*Information given*:
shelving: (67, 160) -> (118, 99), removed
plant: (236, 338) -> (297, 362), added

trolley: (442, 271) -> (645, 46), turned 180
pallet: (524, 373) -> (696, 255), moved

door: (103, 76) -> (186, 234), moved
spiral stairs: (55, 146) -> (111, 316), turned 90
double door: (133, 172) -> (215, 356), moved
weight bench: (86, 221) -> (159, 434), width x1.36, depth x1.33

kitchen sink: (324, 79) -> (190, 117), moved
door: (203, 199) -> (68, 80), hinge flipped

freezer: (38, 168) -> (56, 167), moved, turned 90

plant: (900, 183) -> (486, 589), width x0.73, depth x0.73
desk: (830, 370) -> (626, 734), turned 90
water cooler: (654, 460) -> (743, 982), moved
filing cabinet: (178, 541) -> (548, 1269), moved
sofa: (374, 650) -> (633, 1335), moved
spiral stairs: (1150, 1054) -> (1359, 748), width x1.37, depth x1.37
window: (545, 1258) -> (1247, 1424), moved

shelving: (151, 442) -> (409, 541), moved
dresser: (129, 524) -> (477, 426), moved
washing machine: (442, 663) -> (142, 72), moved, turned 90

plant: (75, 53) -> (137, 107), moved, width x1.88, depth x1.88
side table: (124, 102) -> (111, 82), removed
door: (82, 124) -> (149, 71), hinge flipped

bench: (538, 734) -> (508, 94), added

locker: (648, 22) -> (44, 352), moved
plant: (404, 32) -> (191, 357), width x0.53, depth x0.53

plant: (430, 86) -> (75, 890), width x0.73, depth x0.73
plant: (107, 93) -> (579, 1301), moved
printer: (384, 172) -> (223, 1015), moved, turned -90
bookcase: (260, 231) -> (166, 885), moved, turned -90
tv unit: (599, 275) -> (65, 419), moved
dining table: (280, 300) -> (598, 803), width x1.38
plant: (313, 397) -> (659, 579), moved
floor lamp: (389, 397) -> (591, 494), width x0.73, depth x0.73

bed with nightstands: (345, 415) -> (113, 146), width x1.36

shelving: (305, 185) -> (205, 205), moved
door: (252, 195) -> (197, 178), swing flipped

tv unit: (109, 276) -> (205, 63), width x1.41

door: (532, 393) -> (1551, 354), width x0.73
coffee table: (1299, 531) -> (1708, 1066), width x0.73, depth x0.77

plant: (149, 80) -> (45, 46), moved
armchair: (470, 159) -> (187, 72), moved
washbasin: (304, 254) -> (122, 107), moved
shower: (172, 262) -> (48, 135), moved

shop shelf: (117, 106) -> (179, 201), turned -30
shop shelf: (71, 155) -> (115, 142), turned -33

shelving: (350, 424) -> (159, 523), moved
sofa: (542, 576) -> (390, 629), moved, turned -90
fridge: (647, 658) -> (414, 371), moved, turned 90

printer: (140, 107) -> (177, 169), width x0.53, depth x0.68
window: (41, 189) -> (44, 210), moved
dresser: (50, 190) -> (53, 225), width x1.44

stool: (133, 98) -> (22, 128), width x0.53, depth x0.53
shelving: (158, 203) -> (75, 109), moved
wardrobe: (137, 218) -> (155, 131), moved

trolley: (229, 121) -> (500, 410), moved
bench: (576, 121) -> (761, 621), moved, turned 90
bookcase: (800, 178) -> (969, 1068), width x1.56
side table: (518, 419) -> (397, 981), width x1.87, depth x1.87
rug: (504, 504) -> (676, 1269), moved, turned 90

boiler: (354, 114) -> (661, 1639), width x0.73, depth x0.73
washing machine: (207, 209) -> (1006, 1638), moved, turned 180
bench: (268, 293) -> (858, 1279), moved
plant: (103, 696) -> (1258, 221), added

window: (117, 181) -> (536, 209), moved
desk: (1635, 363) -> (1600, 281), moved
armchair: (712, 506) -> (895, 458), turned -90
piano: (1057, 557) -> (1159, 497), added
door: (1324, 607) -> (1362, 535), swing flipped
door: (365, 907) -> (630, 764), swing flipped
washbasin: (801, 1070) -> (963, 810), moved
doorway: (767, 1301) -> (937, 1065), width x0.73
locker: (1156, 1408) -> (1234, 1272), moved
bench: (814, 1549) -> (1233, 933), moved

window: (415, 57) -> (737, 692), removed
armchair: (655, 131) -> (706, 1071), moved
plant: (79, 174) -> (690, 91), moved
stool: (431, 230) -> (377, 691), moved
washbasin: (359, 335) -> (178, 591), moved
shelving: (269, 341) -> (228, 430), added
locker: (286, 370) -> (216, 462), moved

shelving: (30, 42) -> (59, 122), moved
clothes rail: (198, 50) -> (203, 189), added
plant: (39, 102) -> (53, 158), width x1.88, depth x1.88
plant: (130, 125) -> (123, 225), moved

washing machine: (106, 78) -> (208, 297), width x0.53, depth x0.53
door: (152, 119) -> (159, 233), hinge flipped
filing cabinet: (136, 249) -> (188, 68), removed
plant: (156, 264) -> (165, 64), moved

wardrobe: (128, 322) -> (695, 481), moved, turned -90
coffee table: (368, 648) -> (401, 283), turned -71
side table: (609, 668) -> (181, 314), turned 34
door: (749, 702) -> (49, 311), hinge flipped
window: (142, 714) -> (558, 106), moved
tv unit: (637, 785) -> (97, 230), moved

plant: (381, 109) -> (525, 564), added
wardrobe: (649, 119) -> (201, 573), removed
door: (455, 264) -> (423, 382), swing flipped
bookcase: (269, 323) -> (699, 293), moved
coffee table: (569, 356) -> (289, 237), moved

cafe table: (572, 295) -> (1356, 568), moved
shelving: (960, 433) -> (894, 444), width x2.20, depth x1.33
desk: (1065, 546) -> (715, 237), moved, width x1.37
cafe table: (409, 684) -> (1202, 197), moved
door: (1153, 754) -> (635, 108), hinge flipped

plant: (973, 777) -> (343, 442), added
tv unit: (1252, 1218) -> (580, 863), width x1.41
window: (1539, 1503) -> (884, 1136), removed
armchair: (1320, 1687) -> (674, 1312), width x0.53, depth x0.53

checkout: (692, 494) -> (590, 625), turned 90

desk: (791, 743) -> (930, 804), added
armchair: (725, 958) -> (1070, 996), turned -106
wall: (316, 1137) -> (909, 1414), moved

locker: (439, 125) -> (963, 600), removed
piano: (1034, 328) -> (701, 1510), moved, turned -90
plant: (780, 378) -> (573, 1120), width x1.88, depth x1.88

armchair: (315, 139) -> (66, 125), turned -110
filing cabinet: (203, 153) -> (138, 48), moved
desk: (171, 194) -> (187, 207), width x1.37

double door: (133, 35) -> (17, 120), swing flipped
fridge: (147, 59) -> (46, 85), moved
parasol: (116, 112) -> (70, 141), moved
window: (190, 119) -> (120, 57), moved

*Your instructions*:
Lines with the word "washing" in them: report all of these from the listing above.

*Response to this exercise*:
washing machine: (442, 663) -> (142, 72), moved, turned 90
washing machine: (207, 209) -> (1006, 1638), moved, turned 180
washing machine: (106, 78) -> (208, 297), width x0.53, depth x0.53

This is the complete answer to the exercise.